* [What you will do] Retype the records word for word. Skip every image.
[Records provided Boundary: Start]
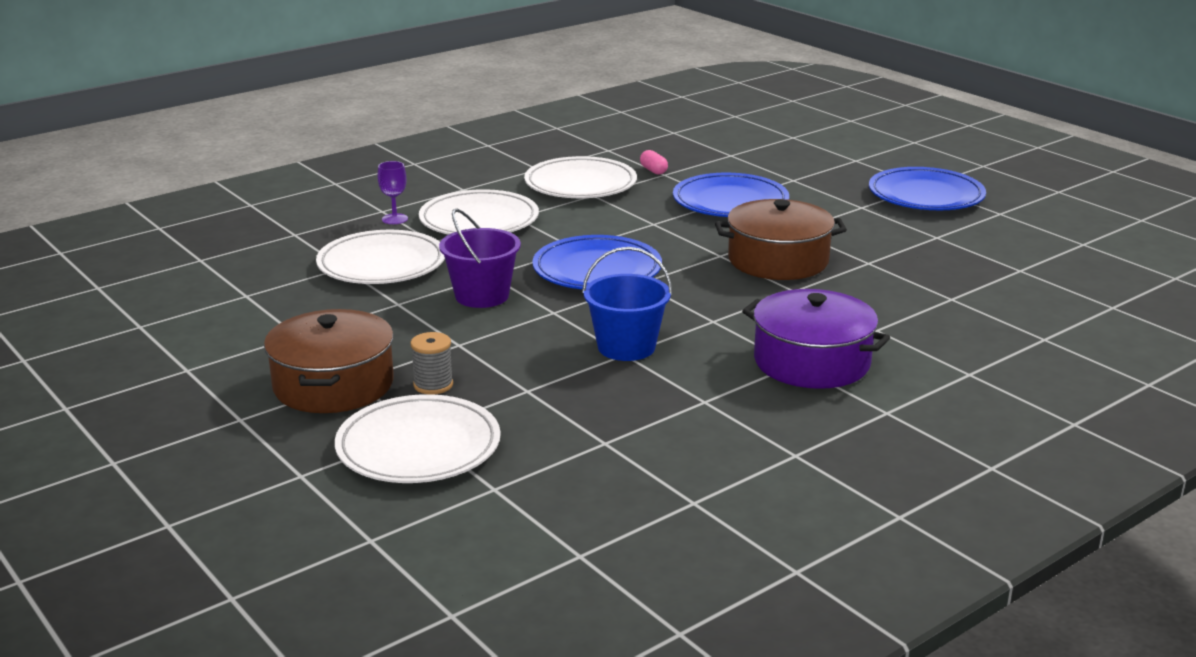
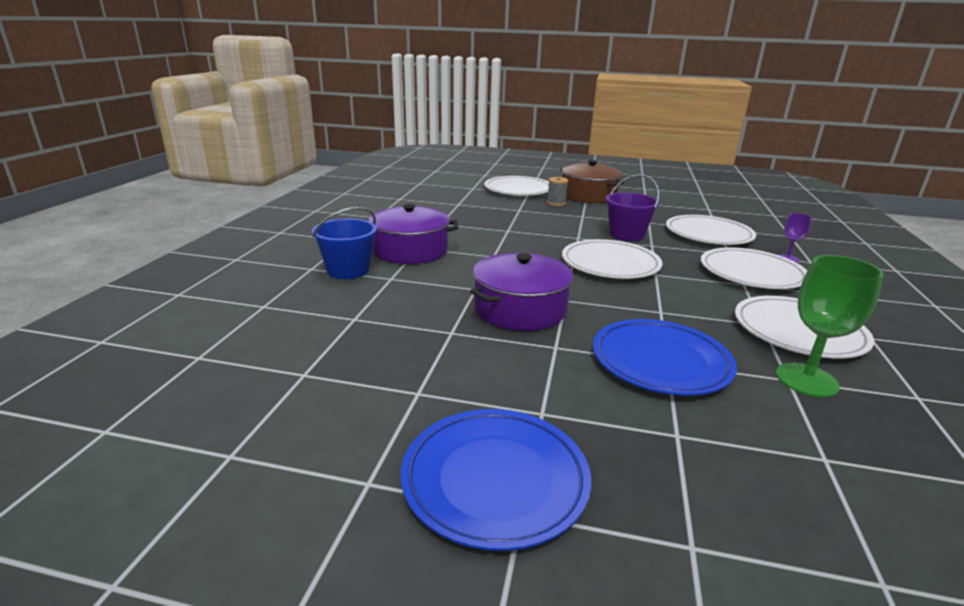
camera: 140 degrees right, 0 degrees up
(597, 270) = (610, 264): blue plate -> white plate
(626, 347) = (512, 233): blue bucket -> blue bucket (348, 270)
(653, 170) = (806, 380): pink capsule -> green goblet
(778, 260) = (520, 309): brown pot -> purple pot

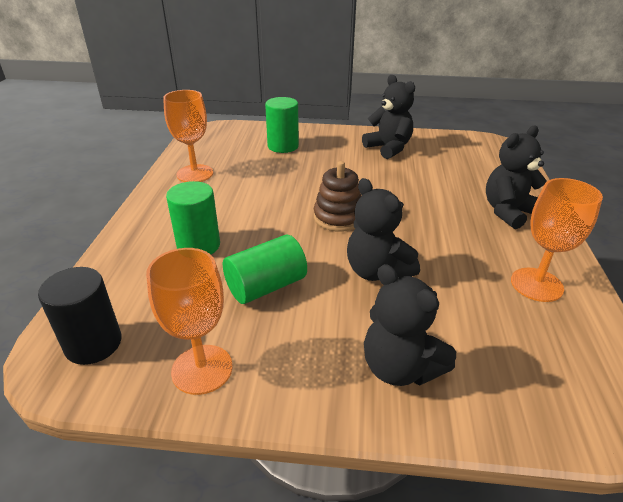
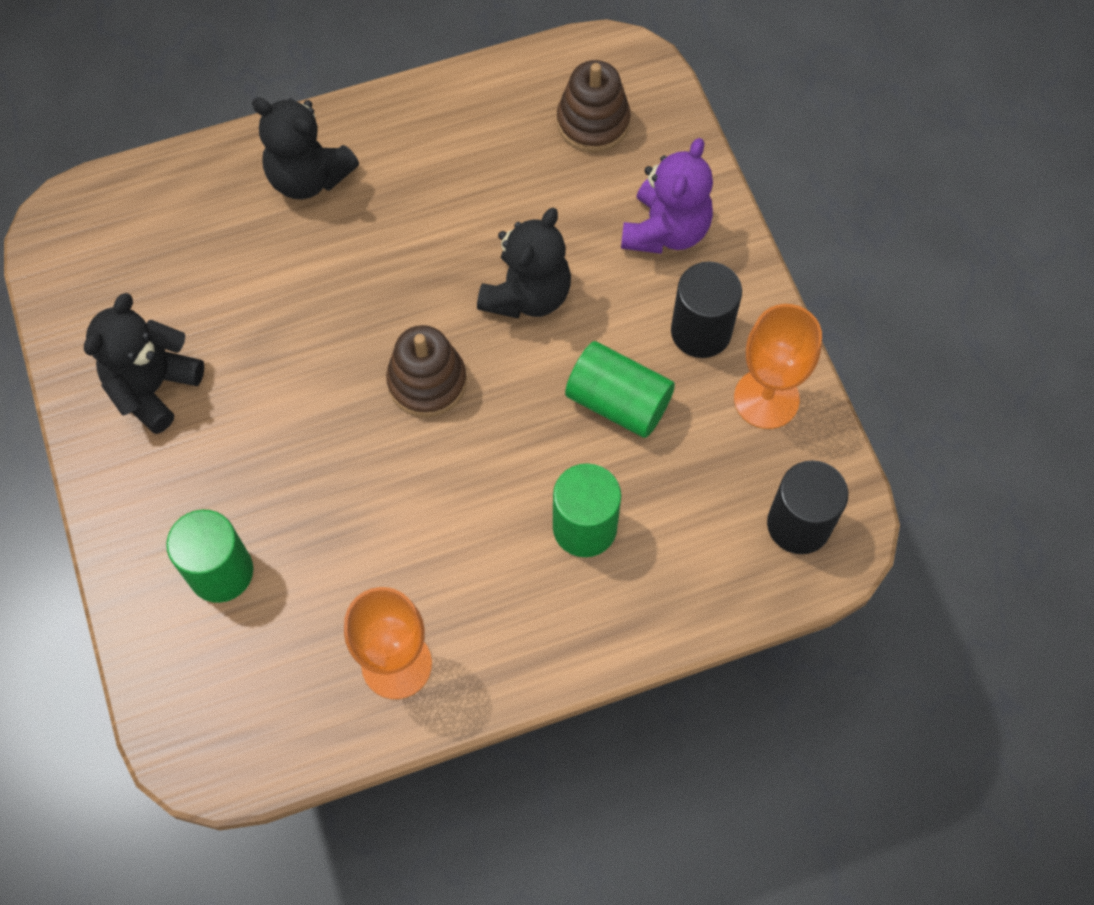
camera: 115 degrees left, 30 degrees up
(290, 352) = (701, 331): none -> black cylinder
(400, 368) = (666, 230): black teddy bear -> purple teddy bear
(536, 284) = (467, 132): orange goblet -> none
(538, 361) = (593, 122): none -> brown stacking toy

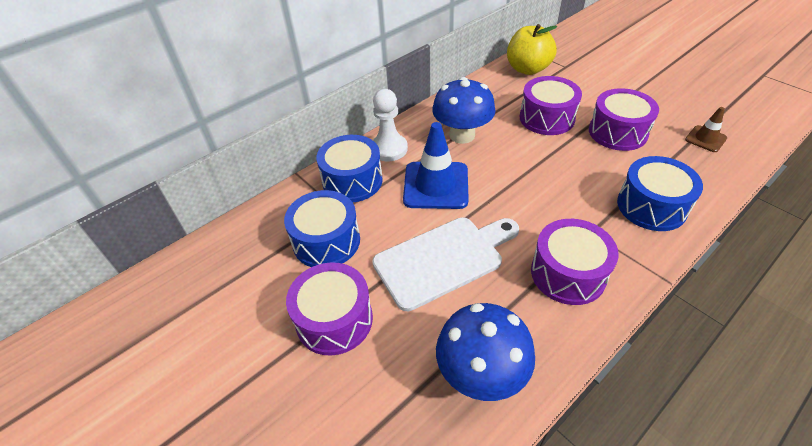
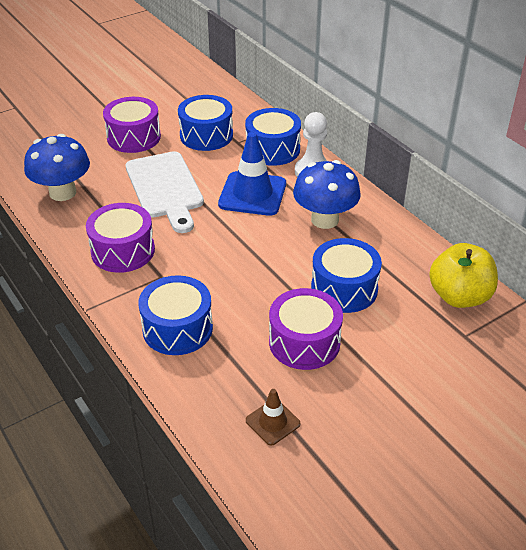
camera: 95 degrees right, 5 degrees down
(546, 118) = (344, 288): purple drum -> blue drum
[Records provided Boundary: End]
* [Response]
camera: 140 degrees right, 0 degrees up
(597, 270) = (610, 264): blue plate -> white plate
(626, 347) = (512, 233): blue bucket -> blue bucket (348, 270)
(653, 170) = (806, 380): pink capsule -> green goblet
(778, 260) = (520, 309): brown pot -> purple pot

camera: 115 degrees left, 30 degrees up
(290, 352) = (701, 331): none -> black cylinder
(400, 368) = (666, 230): black teddy bear -> purple teddy bear
(536, 284) = (467, 132): orange goblet -> none
(538, 361) = (593, 122): none -> brown stacking toy

camera: 95 degrees right, 5 degrees down
(546, 118) = (344, 288): purple drum -> blue drum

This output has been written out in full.